START The records

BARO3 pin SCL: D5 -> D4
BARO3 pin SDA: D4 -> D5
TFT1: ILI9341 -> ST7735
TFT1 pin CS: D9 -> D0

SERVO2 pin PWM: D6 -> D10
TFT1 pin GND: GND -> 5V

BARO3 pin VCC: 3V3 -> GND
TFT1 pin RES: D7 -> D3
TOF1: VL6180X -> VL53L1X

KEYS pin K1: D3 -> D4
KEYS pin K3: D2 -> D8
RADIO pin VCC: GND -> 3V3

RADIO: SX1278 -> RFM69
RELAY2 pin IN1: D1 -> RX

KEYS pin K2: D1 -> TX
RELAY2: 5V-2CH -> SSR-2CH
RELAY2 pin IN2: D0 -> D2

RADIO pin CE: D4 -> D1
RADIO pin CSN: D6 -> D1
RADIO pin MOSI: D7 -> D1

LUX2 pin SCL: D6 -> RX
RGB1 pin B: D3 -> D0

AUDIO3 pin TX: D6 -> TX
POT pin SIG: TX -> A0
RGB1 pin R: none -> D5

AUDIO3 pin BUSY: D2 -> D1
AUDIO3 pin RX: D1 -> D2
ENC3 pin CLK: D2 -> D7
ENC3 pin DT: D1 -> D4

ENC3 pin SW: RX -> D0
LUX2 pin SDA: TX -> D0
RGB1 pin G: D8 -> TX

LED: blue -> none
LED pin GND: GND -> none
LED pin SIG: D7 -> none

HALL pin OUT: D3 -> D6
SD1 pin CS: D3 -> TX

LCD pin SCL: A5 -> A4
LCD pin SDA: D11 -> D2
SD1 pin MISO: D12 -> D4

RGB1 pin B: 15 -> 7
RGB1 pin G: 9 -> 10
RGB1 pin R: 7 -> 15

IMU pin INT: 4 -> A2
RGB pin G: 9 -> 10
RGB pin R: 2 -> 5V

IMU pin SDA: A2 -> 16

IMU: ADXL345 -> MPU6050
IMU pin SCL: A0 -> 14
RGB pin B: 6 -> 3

END The records

Exercise prompt:
Extract all of the material exactly as it is written.

Worked solution:
BARO3 pin SCL: D5 -> D4
BARO3 pin SDA: D4 -> D5
TFT1: ILI9341 -> ST7735
TFT1 pin CS: D9 -> D0

SERVO2 pin PWM: D6 -> D10
TFT1 pin GND: GND -> 5V

BARO3 pin VCC: 3V3 -> GND
TFT1 pin RES: D7 -> D3
TOF1: VL6180X -> VL53L1X

KEYS pin K1: D3 -> D4
KEYS pin K3: D2 -> D8
RADIO pin VCC: GND -> 3V3

RADIO: SX1278 -> RFM69
RELAY2 pin IN1: D1 -> RX

KEYS pin K2: D1 -> TX
RELAY2: 5V-2CH -> SSR-2CH
RELAY2 pin IN2: D0 -> D2

RADIO pin CE: D4 -> D1
RADIO pin CSN: D6 -> D1
RADIO pin MOSI: D7 -> D1

LUX2 pin SCL: D6 -> RX
RGB1 pin B: D3 -> D0

AUDIO3 pin TX: D6 -> TX
POT pin SIG: TX -> A0
RGB1 pin R: none -> D5

AUDIO3 pin BUSY: D2 -> D1
AUDIO3 pin RX: D1 -> D2
ENC3 pin CLK: D2 -> D7
ENC3 pin DT: D1 -> D4

ENC3 pin SW: RX -> D0
LUX2 pin SDA: TX -> D0
RGB1 pin G: D8 -> TX

LED: blue -> none
LED pin GND: GND -> none
LED pin SIG: D7 -> none

HALL pin OUT: D3 -> D6
SD1 pin CS: D3 -> TX

LCD pin SCL: A5 -> A4
LCD pin SDA: D11 -> D2
SD1 pin MISO: D12 -> D4

RGB1 pin B: 15 -> 7
RGB1 pin G: 9 -> 10
RGB1 pin R: 7 -> 15

IMU pin INT: 4 -> A2
RGB pin G: 9 -> 10
RGB pin R: 2 -> 5V

IMU pin SDA: A2 -> 16

IMU: ADXL345 -> MPU6050
IMU pin SCL: A0 -> 14
RGB pin B: 6 -> 3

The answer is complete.